## [Items from a data source]
- Opening Delimiter -

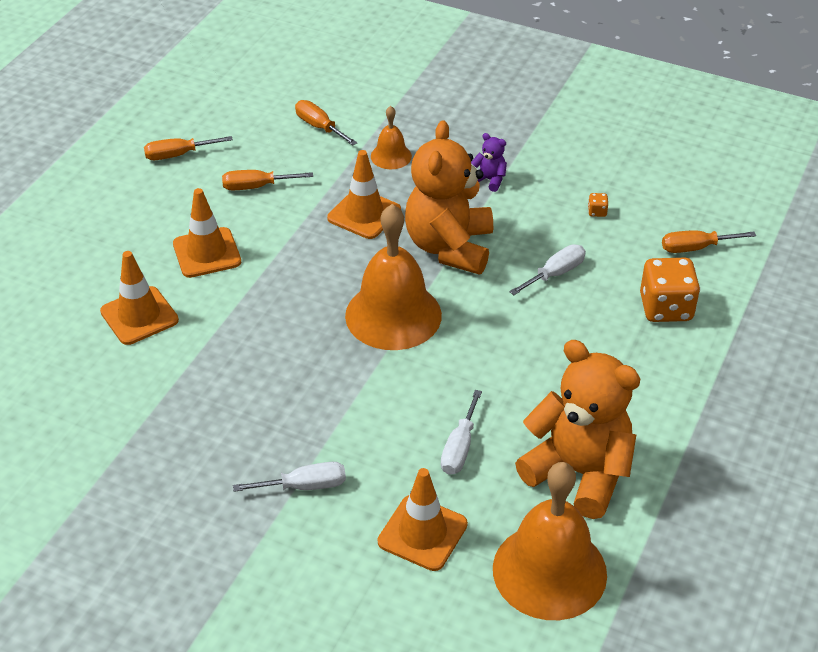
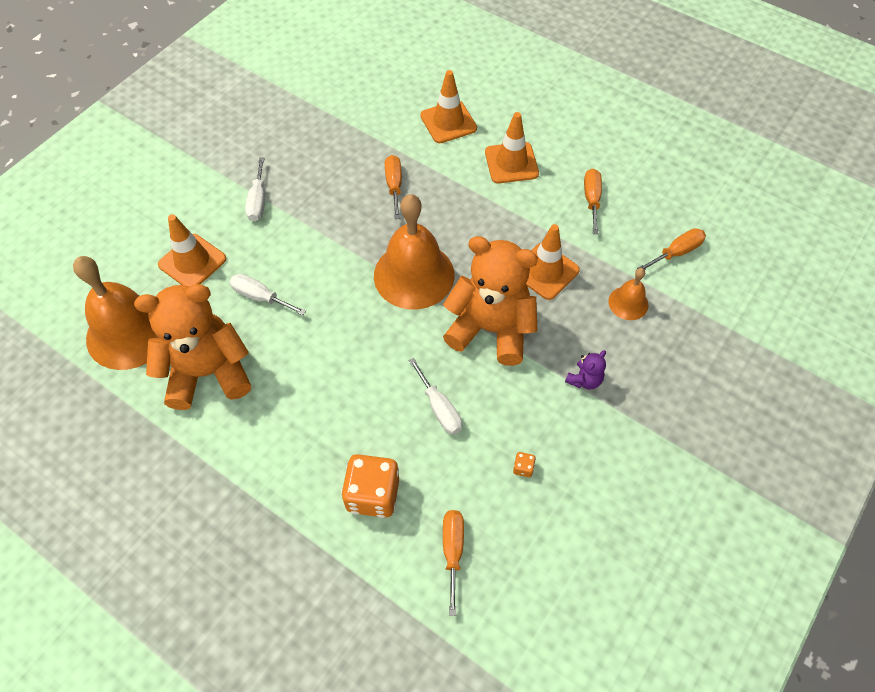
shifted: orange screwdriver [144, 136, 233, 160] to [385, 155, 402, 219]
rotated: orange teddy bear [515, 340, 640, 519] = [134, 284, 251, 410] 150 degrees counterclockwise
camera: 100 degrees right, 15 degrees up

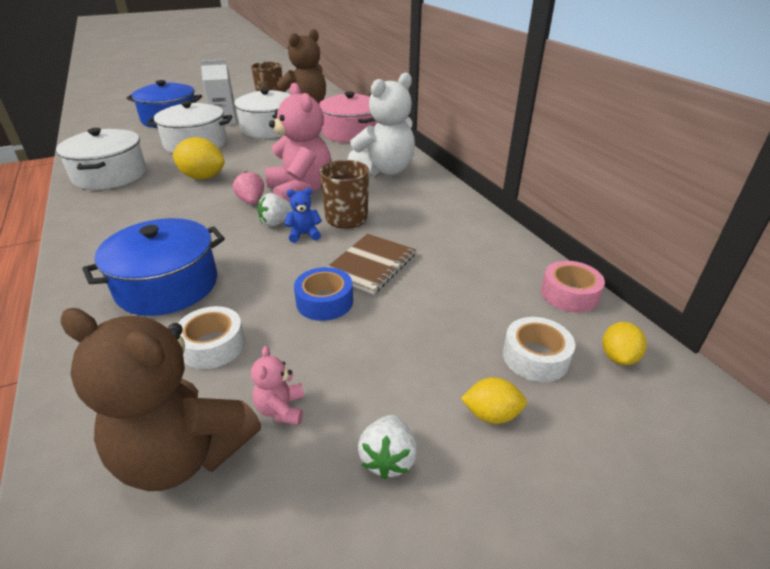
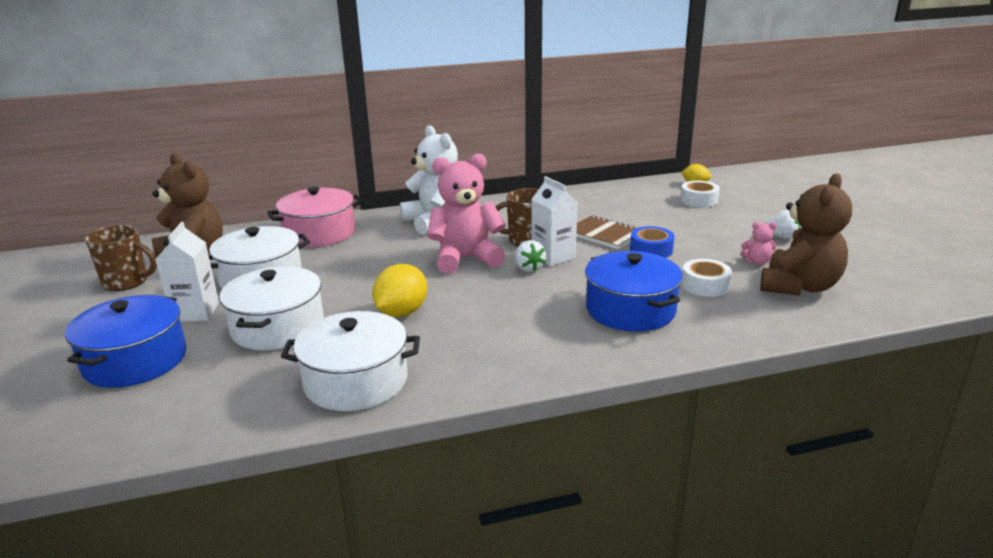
gone: pink strawberry [233, 171, 264, 205]; yellow lemon [461, 377, 527, 424]; pink tape [541, 261, 605, 313]
swapped: blue teddy bear [285, 188, 322, 243] to white carton [531, 176, 577, 266]
camera: 80 degrees left, 10 degrees down

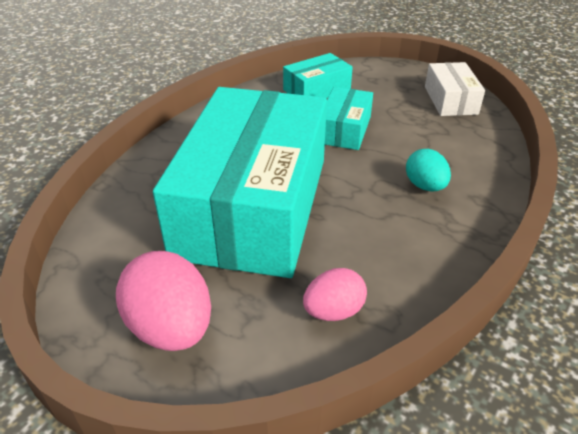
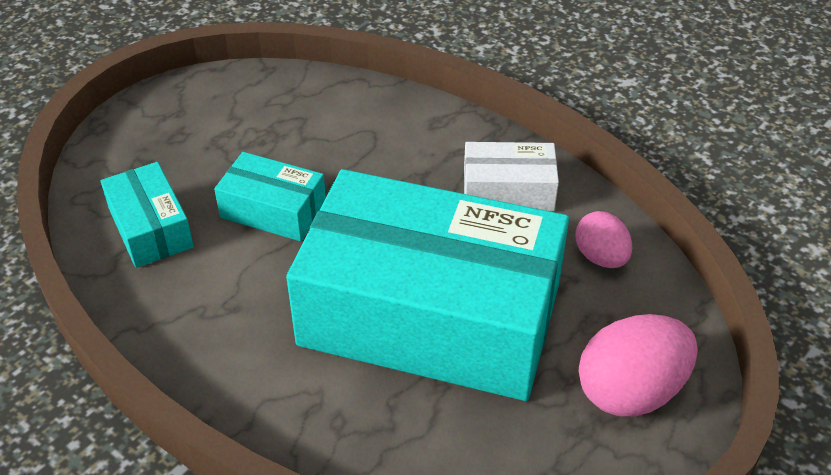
gone: turquoise egg [406, 149, 451, 191]
shifted: white box [425, 62, 485, 116] to [464, 142, 559, 211]
camera: 85 degrees left, 5 degrees up

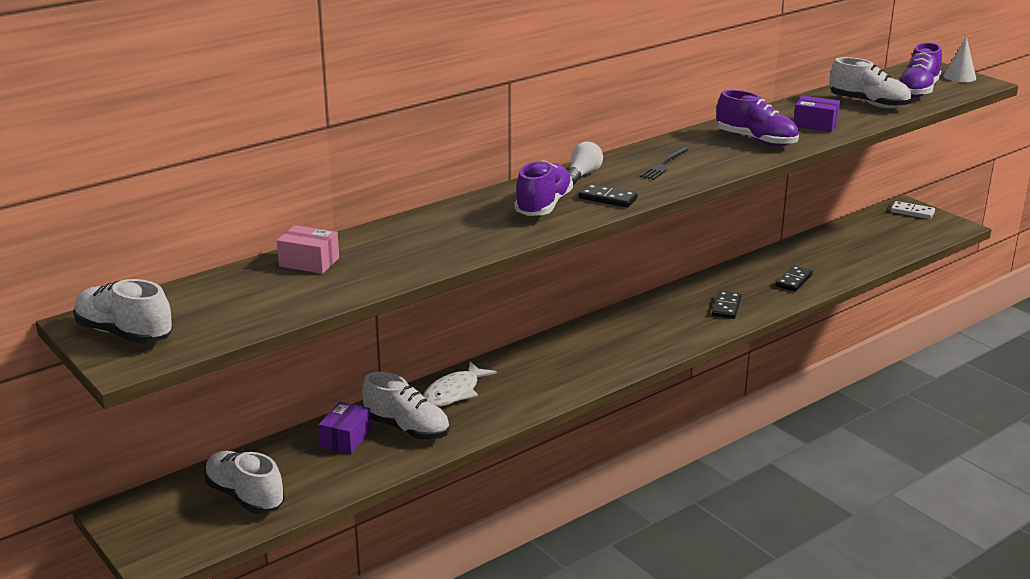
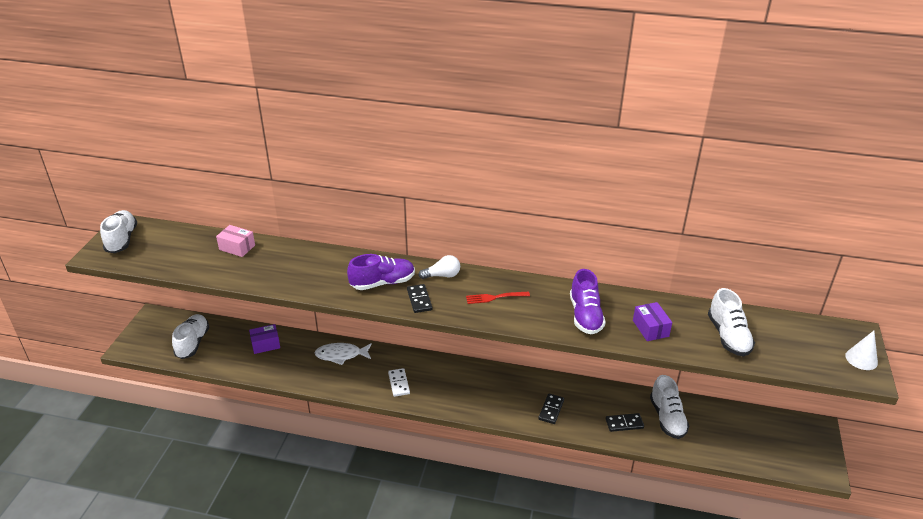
gone: purple shoe [899, 42, 942, 97]
shifted: white shoe [362, 372, 449, 439] to [650, 375, 689, 439]; white domino [891, 201, 935, 219] to [388, 368, 410, 397]
repainted: black fork [639, 147, 688, 180] to red fork [466, 292, 530, 304]
rotated: pink box [277, 225, 339, 274] = [216, 225, 255, 257] 45 degrees counterclockwise; black domino [712, 291, 741, 319] = [538, 393, 564, 424] 45 degrees counterclockwise
camera: 50 degrees right, 10 degrees up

- Closing Delimiter -

## [Exercise instructions]
Return, without any change, only the lines from the one containing "rotated: pink box" through the last line of the entries above.

## [Task output]
rotated: pink box [277, 225, 339, 274] = [216, 225, 255, 257] 45 degrees counterclockwise; black domino [712, 291, 741, 319] = [538, 393, 564, 424] 45 degrees counterclockwise
camera: 50 degrees right, 10 degrees up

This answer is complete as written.